_Records to process_:

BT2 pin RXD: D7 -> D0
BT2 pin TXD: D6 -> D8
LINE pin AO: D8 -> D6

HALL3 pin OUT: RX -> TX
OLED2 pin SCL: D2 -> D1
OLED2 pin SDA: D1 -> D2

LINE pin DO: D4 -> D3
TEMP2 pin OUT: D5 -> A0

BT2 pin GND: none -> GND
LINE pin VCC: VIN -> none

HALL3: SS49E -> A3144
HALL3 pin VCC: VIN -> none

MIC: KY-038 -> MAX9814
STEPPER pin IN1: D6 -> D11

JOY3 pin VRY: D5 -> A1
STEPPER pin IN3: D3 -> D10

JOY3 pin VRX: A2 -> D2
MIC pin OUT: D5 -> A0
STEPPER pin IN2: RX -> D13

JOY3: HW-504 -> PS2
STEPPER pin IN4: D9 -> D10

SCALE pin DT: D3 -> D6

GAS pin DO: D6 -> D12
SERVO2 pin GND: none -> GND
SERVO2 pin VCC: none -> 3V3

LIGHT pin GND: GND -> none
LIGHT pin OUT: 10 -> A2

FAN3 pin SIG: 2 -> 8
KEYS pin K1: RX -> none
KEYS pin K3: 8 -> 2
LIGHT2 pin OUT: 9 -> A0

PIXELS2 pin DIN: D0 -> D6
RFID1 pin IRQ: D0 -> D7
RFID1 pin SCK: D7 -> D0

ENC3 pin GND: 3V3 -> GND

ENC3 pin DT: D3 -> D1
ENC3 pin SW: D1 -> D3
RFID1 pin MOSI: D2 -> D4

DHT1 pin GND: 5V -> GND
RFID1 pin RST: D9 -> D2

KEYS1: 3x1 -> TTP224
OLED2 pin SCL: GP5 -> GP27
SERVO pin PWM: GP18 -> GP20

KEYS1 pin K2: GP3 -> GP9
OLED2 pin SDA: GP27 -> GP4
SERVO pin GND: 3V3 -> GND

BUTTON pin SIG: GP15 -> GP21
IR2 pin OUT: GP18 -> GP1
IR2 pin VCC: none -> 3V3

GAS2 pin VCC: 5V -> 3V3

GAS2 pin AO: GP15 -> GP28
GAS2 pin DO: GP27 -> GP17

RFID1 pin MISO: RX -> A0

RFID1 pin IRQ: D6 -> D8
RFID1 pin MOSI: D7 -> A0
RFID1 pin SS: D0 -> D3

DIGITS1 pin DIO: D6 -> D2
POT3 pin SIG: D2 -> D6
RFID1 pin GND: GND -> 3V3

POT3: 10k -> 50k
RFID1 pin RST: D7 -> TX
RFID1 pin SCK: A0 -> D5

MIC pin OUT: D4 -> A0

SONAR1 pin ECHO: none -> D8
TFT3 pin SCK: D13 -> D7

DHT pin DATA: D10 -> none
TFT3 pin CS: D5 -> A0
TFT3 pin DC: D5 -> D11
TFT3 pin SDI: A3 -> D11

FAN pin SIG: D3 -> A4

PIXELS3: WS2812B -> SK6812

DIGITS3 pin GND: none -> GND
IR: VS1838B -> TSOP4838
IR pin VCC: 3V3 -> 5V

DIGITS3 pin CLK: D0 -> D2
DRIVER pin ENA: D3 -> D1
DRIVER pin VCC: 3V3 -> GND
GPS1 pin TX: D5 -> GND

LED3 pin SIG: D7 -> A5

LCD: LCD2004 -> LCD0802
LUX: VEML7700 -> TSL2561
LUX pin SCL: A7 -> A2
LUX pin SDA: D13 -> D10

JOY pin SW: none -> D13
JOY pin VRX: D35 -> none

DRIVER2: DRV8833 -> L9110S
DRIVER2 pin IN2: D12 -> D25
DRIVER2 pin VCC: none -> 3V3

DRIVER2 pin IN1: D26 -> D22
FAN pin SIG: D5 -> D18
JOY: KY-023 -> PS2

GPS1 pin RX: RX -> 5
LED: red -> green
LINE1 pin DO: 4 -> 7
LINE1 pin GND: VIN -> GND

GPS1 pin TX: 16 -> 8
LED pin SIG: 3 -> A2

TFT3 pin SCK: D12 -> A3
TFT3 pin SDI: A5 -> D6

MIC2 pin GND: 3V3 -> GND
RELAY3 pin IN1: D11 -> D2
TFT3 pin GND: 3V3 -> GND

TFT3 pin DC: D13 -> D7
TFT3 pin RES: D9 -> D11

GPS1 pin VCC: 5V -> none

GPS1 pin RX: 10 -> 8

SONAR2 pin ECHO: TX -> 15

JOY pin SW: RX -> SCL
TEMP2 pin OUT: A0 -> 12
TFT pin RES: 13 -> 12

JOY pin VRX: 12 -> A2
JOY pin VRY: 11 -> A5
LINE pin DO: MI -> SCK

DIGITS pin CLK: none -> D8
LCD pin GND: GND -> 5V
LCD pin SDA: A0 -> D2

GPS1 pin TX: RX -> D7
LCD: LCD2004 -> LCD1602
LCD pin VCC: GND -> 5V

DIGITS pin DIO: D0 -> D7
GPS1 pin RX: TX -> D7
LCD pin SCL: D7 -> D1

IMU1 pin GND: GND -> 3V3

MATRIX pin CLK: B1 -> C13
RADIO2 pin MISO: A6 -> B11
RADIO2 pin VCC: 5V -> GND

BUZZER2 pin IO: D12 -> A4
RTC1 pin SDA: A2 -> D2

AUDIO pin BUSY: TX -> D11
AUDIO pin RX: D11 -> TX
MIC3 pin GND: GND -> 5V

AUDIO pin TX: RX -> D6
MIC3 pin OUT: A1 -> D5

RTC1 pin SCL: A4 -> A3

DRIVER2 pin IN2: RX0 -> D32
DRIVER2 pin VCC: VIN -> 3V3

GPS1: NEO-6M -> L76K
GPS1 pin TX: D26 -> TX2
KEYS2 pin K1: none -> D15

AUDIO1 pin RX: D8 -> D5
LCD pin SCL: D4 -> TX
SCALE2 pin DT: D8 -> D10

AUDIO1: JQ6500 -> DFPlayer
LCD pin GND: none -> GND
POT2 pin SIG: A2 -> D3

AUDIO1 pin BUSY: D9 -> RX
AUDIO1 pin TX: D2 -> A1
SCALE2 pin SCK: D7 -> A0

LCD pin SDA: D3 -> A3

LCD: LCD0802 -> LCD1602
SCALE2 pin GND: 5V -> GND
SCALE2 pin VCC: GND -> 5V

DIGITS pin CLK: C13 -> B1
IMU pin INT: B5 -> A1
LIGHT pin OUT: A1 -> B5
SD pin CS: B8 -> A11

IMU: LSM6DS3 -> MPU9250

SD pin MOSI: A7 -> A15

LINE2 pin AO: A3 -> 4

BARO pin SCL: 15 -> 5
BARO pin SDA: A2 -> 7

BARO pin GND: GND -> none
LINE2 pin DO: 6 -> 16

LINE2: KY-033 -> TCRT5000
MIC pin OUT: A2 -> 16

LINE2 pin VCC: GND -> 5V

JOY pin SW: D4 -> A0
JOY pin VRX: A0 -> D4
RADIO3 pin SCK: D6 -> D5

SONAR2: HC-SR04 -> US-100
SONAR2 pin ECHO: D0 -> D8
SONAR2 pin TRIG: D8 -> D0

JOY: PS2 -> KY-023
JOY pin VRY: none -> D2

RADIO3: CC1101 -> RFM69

_Task statement_: In the listing above, transcribe exactly everything from the line containing "MIC pin OUT: D5 -> A0" down to the line containing "LIGHT2 pin OUT: 9 -> A0", including both and nothing more.

_Answer area_:
MIC pin OUT: D5 -> A0
STEPPER pin IN2: RX -> D13

JOY3: HW-504 -> PS2
STEPPER pin IN4: D9 -> D10

SCALE pin DT: D3 -> D6

GAS pin DO: D6 -> D12
SERVO2 pin GND: none -> GND
SERVO2 pin VCC: none -> 3V3

LIGHT pin GND: GND -> none
LIGHT pin OUT: 10 -> A2

FAN3 pin SIG: 2 -> 8
KEYS pin K1: RX -> none
KEYS pin K3: 8 -> 2
LIGHT2 pin OUT: 9 -> A0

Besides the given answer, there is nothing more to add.